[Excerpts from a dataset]
☆ ☆ ☆

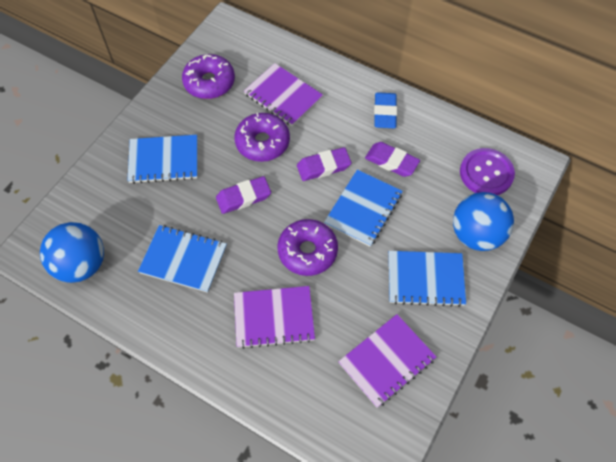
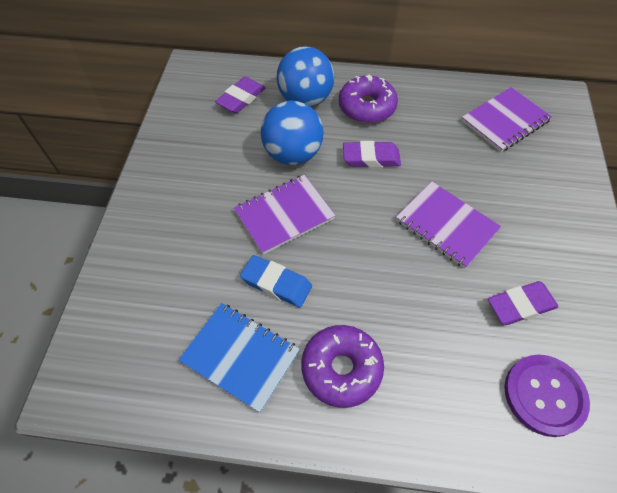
blue notebook: 4 -> 1
purple donut: 3 -> 2

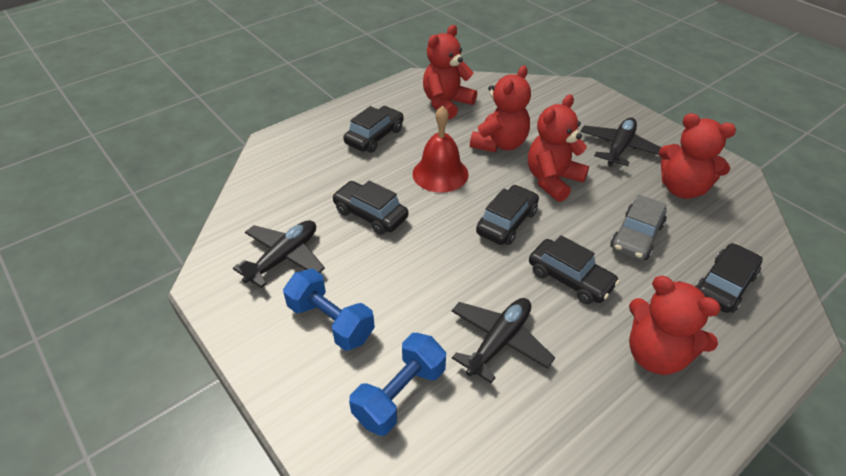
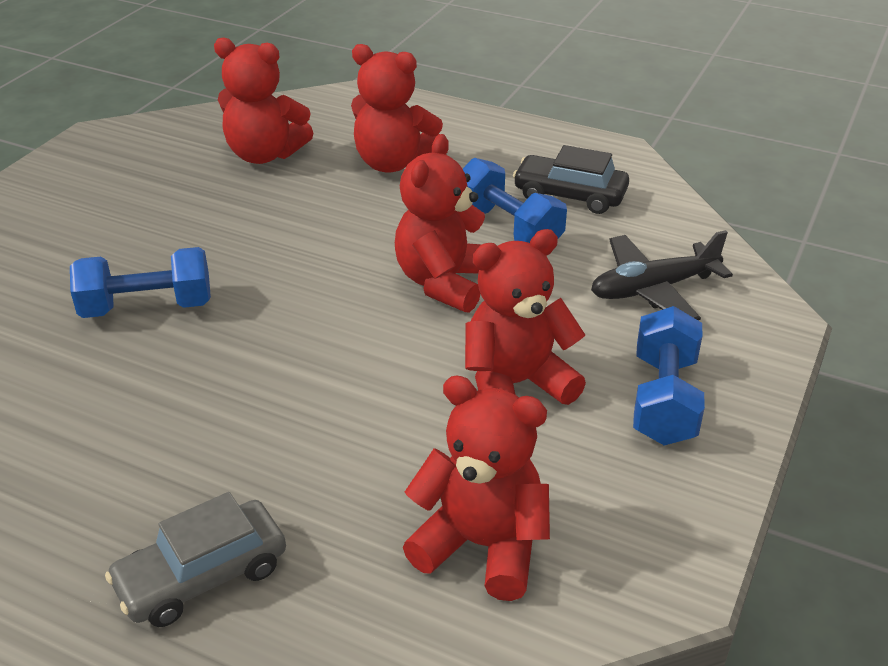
black car: 5 -> 1
black plane: 3 -> 1
blue dumbbell: 2 -> 3
red bell: 1 -> 0

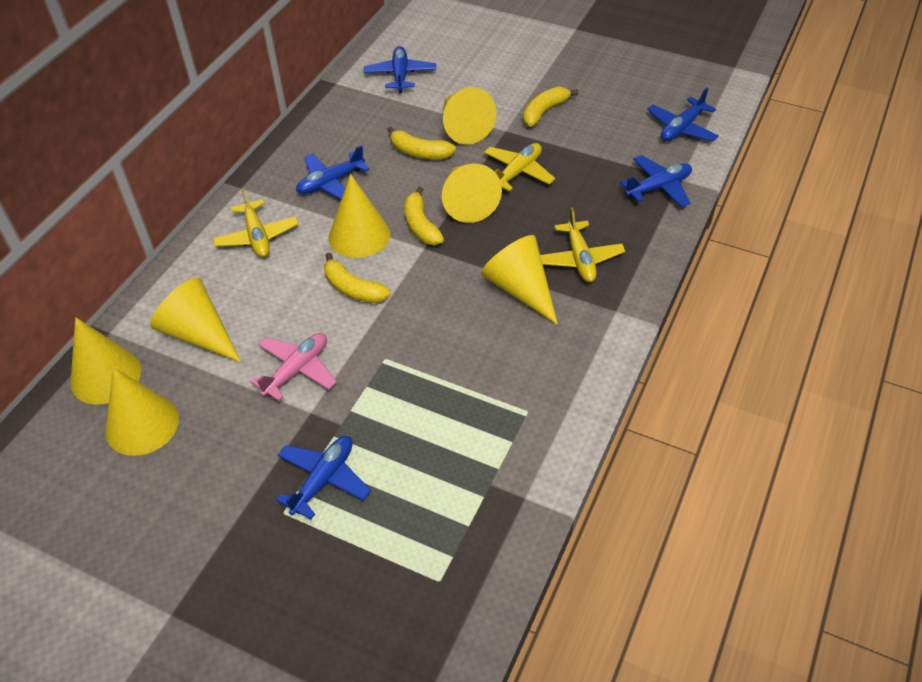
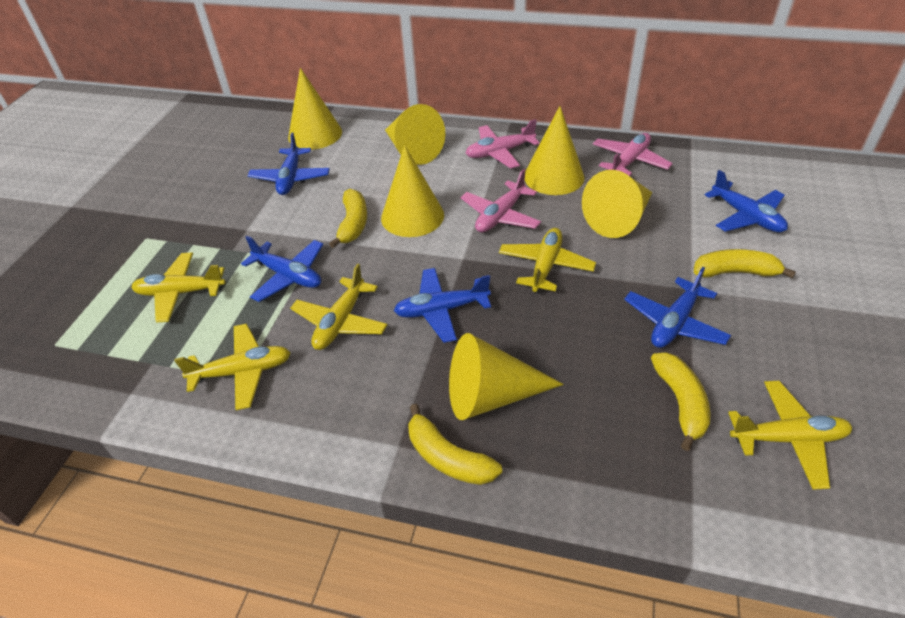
pink plane: 1 -> 3
yellow cone: 7 -> 6
yellow plane: 3 -> 5

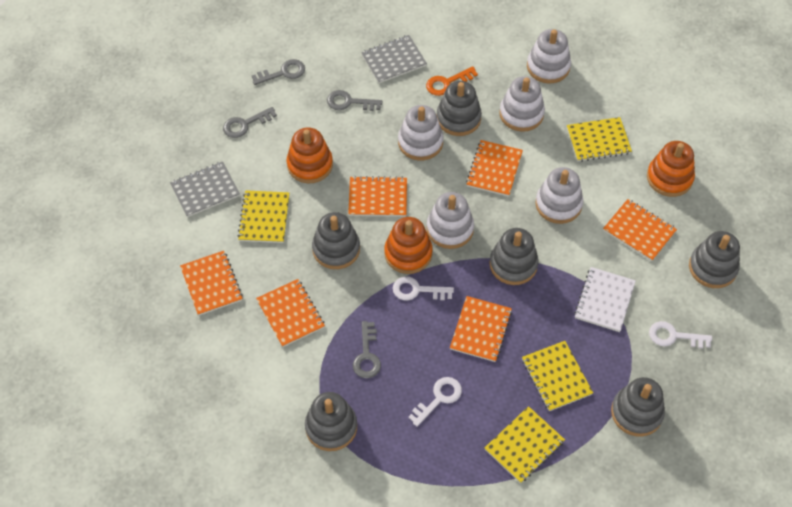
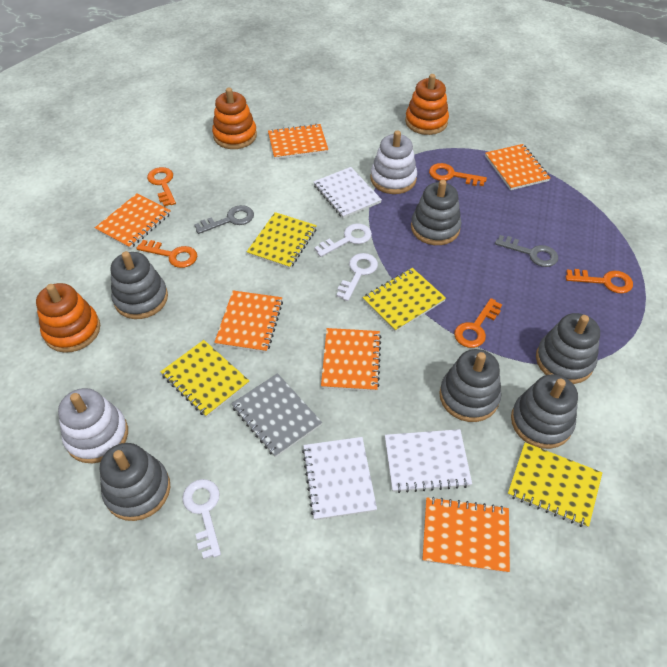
grey key: 4 -> 2
grey notebook: 2 -> 1
orange key: 1 -> 5
white notebook: 1 -> 3
white stacking toy: 5 -> 2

☆ ☆ ☆

These entries are to be printed again word for word, except for the pictures.

● **Exercise response**:
blue notebook: 4 -> 1
purple donut: 3 -> 2

black car: 5 -> 1
black plane: 3 -> 1
blue dumbbell: 2 -> 3
red bell: 1 -> 0

pink plane: 1 -> 3
yellow cone: 7 -> 6
yellow plane: 3 -> 5

grey key: 4 -> 2
grey notebook: 2 -> 1
orange key: 1 -> 5
white notebook: 1 -> 3
white stacking toy: 5 -> 2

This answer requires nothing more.